Work instructions: State how many lines of the entries below hold the word "turquoise"; reply with nothing but the number.

Coordinate-based object records:
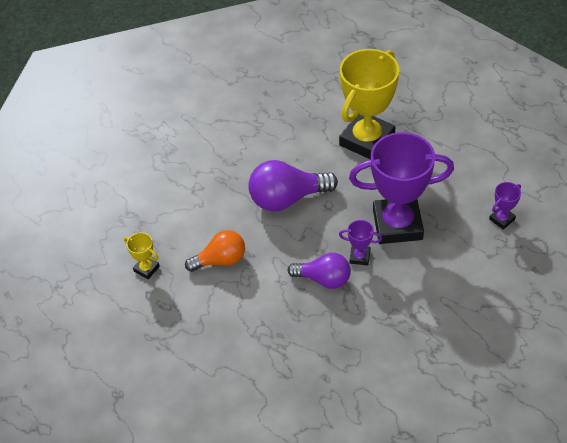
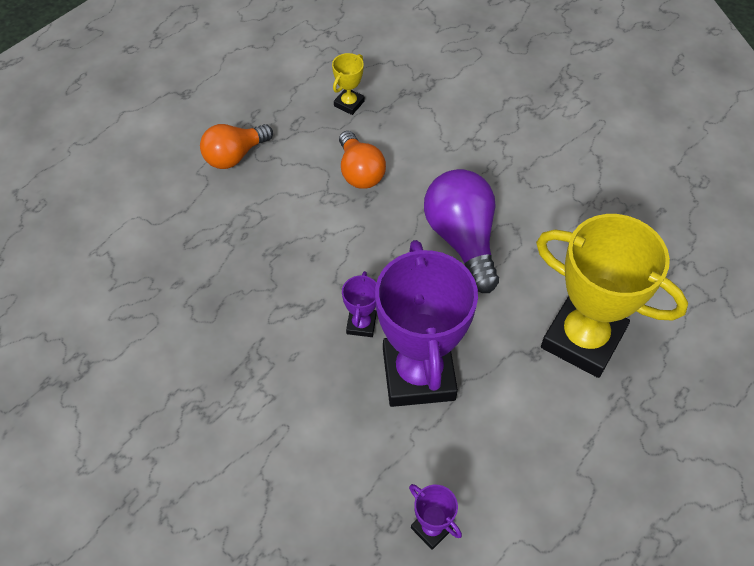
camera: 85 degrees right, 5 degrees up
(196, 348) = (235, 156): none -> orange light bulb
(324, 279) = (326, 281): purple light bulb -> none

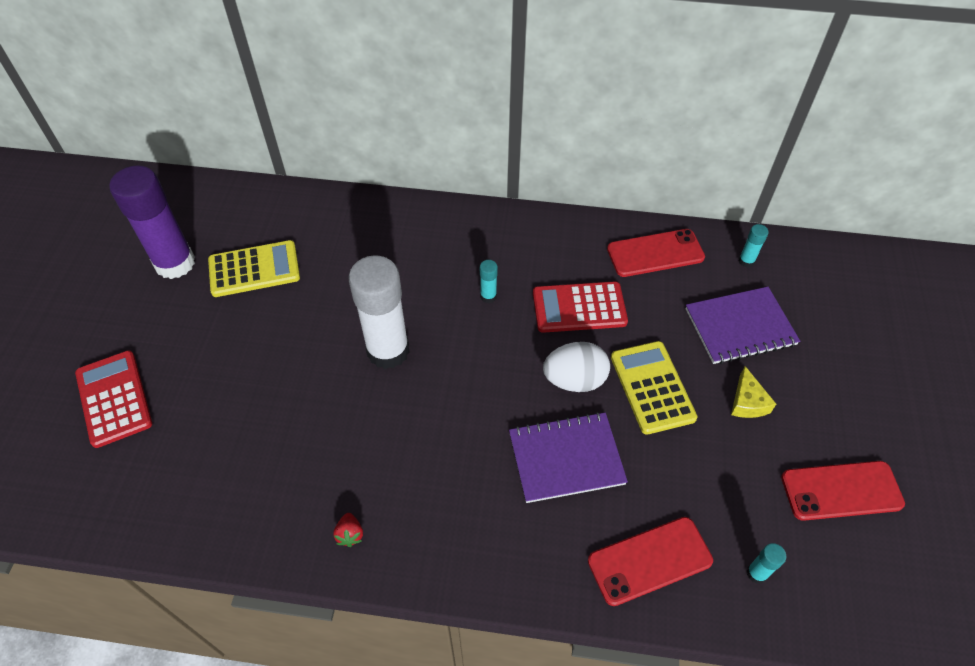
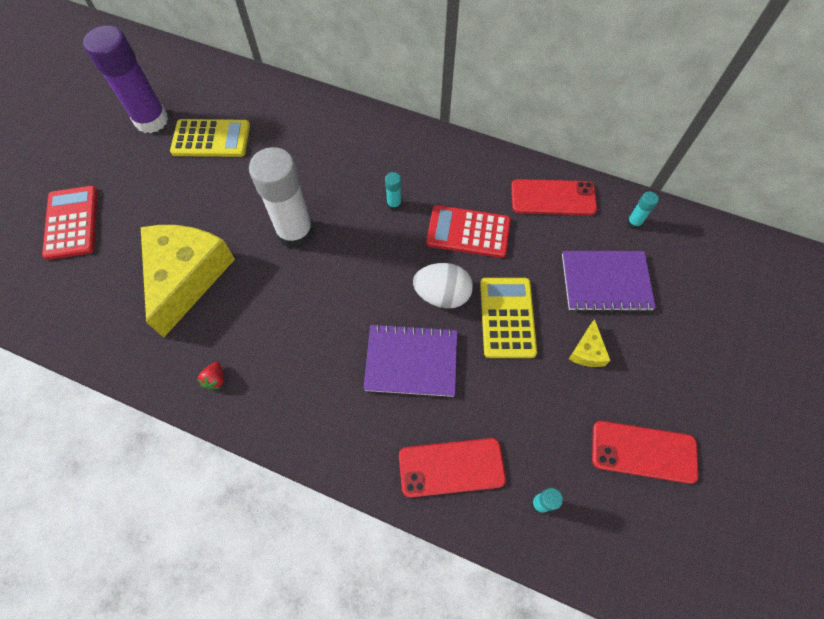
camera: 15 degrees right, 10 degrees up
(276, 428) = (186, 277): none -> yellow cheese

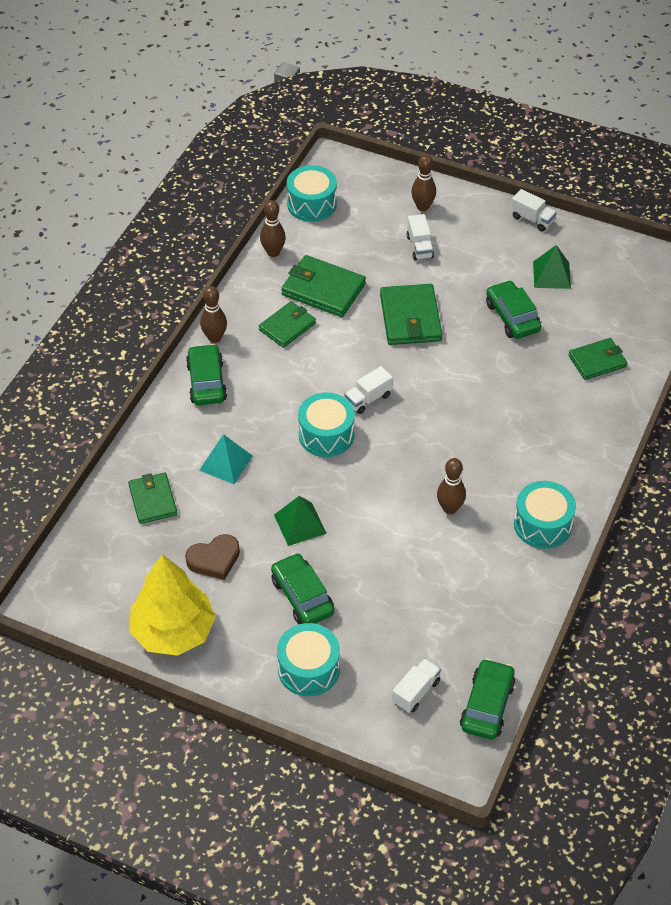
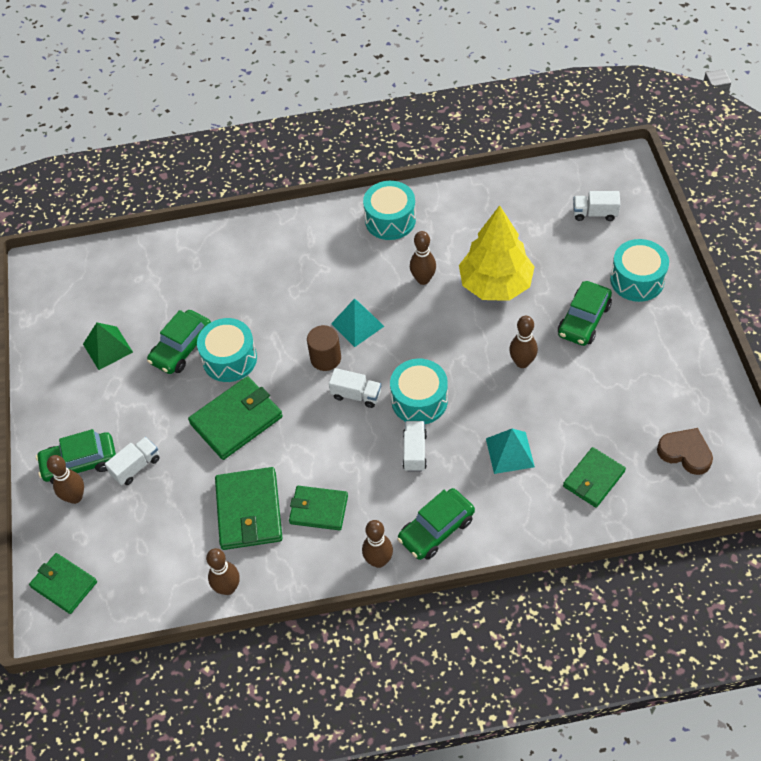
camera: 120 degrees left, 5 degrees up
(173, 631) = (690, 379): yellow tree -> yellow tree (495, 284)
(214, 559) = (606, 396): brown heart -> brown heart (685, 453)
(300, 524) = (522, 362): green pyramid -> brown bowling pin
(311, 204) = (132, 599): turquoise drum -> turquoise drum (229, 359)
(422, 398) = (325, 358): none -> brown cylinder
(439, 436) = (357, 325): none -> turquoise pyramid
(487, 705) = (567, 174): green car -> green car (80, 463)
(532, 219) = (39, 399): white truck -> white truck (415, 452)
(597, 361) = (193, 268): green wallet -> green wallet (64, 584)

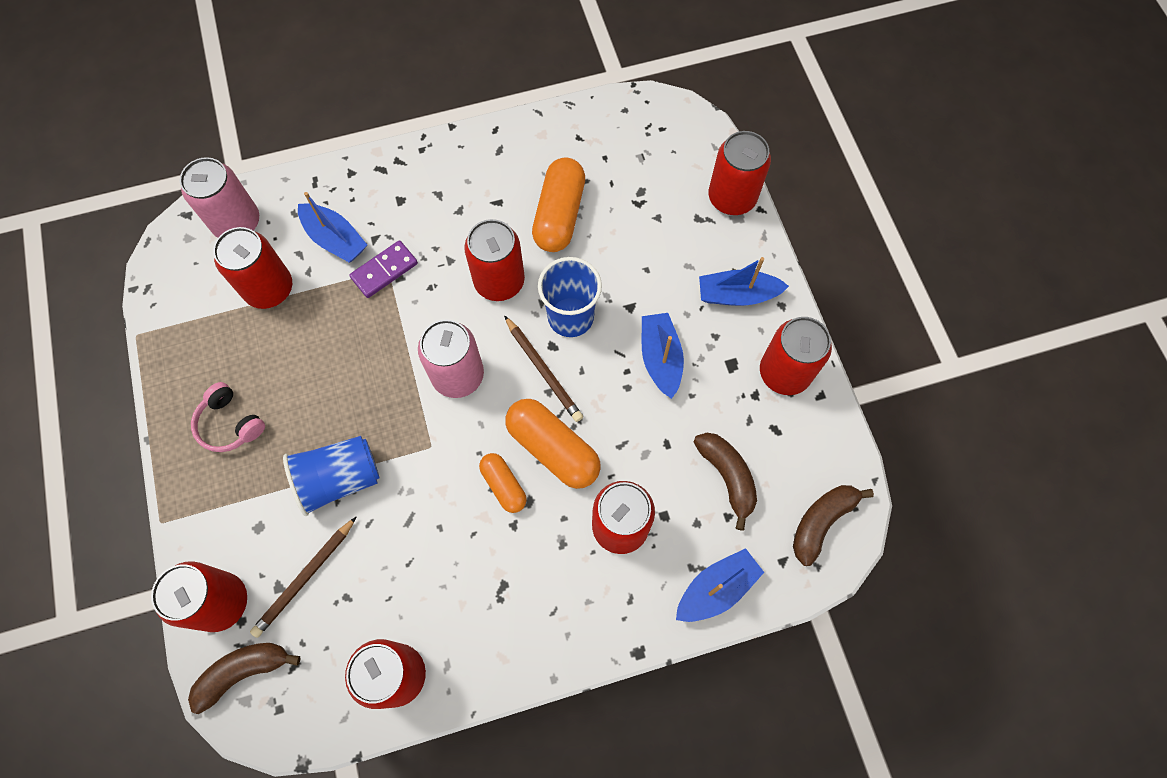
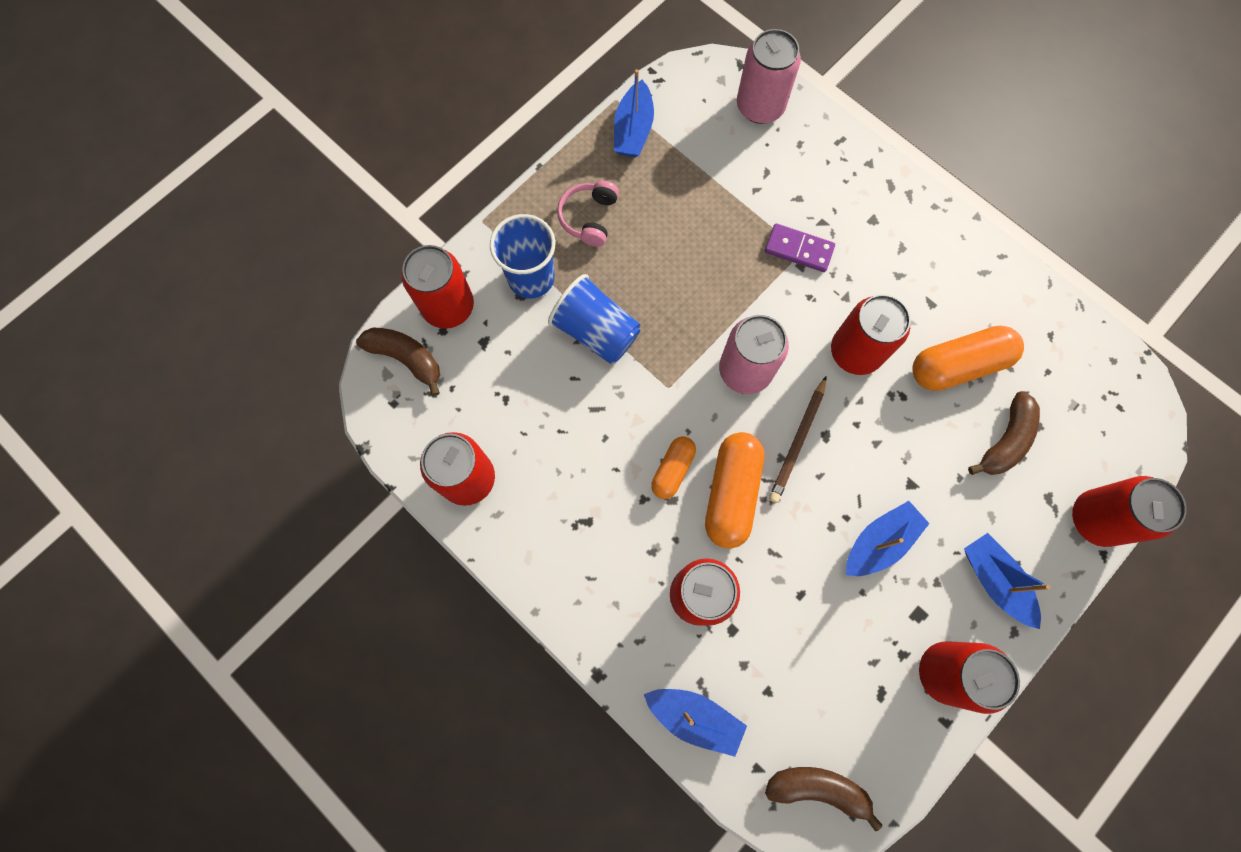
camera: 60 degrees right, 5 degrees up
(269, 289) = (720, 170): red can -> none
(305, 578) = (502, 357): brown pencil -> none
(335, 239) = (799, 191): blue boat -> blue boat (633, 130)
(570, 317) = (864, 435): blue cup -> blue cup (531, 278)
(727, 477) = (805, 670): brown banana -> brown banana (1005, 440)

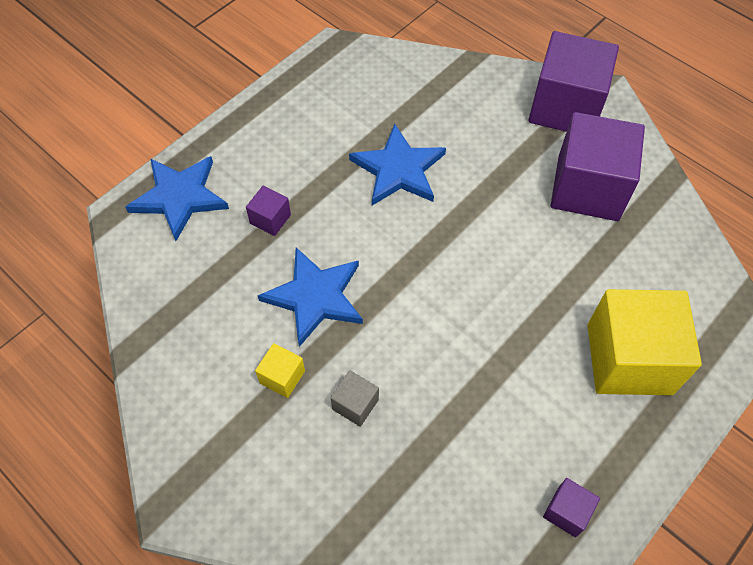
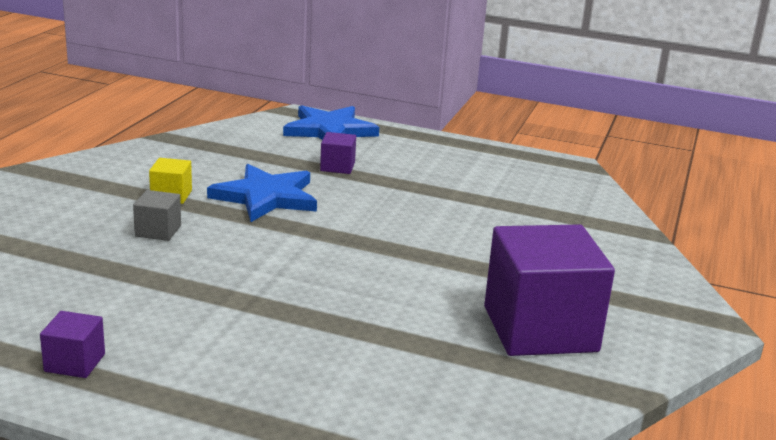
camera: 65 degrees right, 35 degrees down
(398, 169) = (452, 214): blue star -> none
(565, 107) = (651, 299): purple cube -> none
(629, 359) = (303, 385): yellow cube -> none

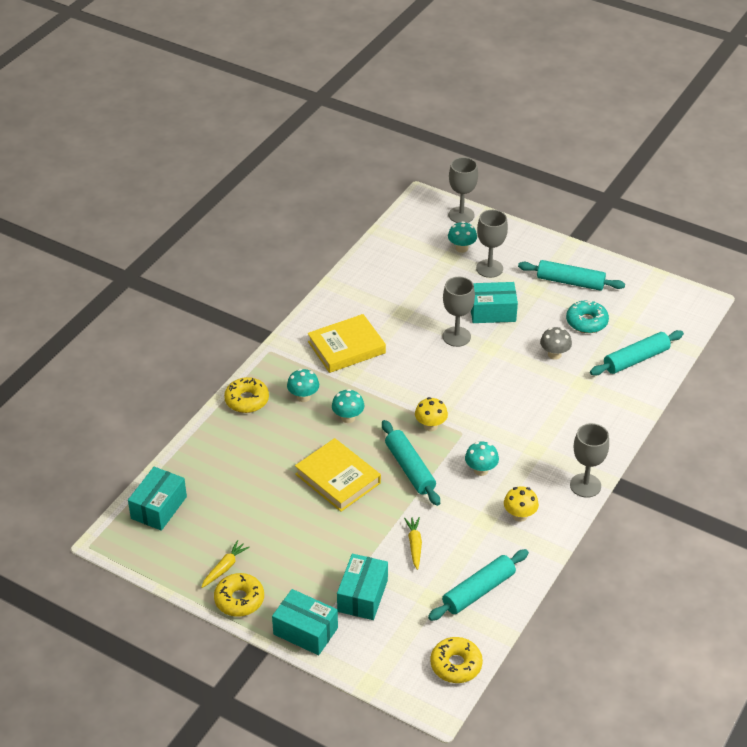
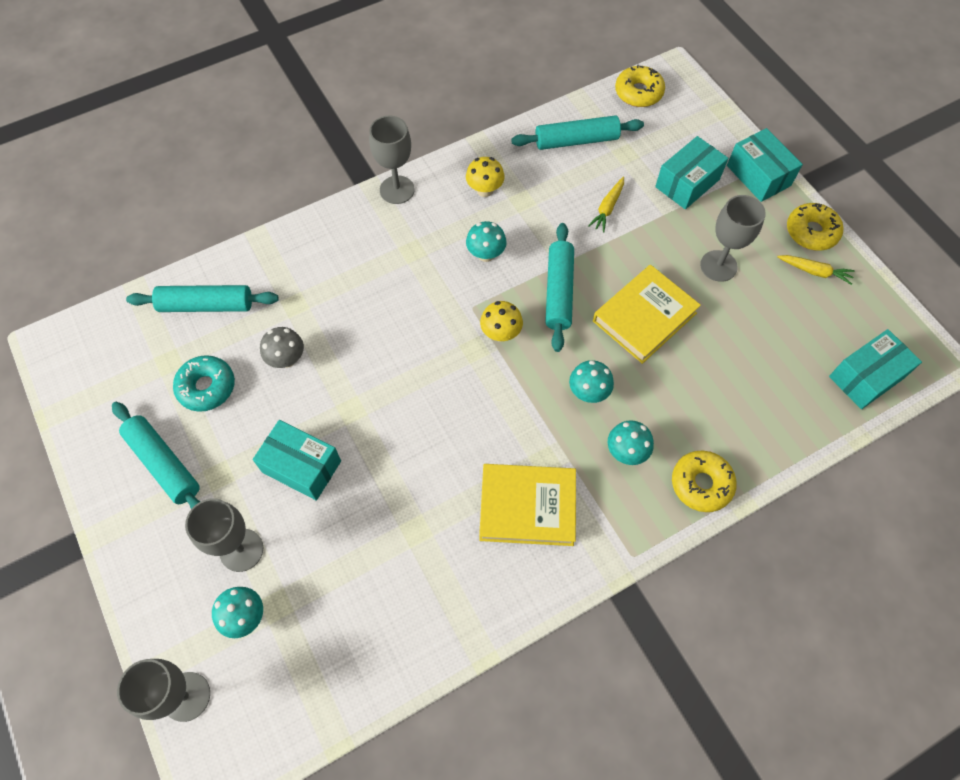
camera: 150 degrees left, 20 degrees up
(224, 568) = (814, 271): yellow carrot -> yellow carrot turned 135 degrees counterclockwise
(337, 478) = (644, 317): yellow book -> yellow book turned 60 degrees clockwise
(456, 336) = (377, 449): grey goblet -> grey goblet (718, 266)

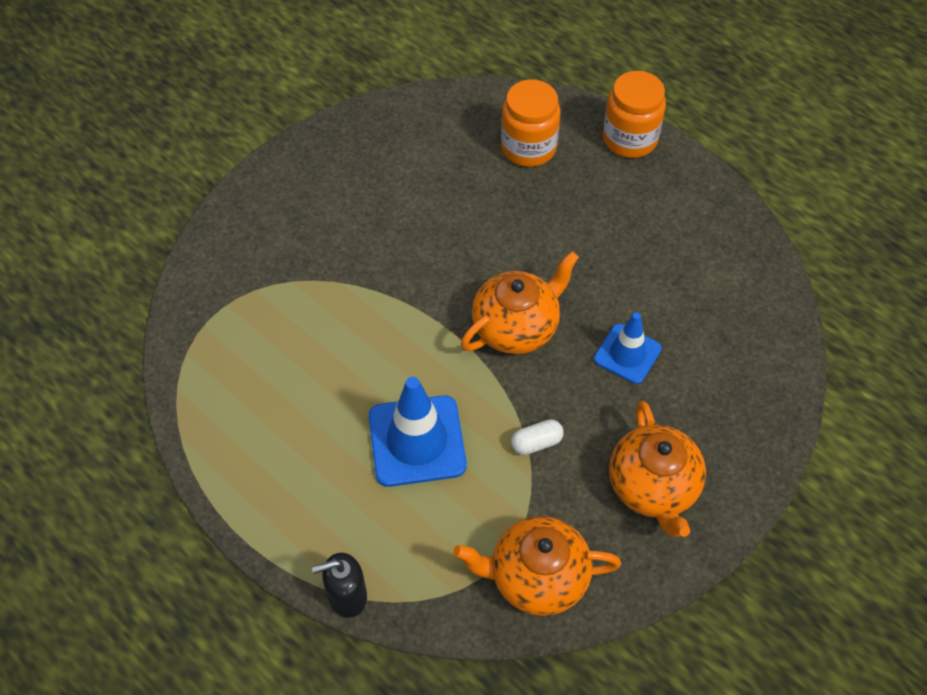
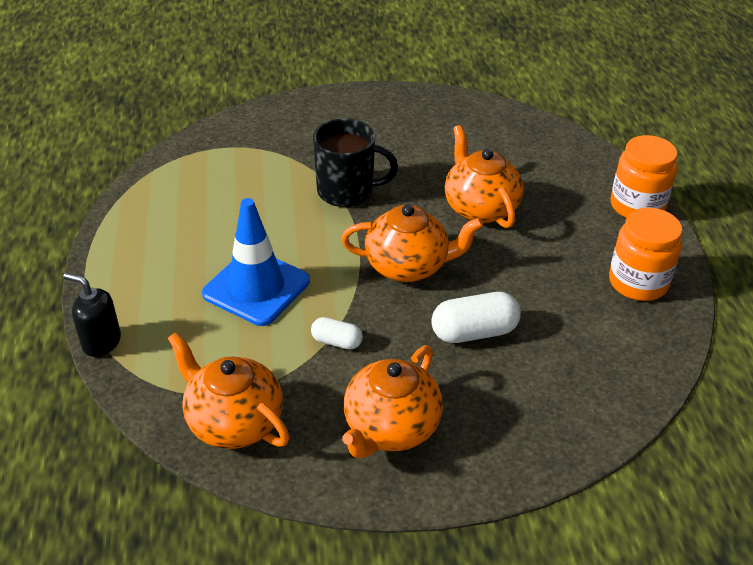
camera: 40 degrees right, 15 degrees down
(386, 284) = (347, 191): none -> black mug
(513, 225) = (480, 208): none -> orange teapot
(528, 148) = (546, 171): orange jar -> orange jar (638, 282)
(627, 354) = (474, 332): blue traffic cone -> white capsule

Answer section: 2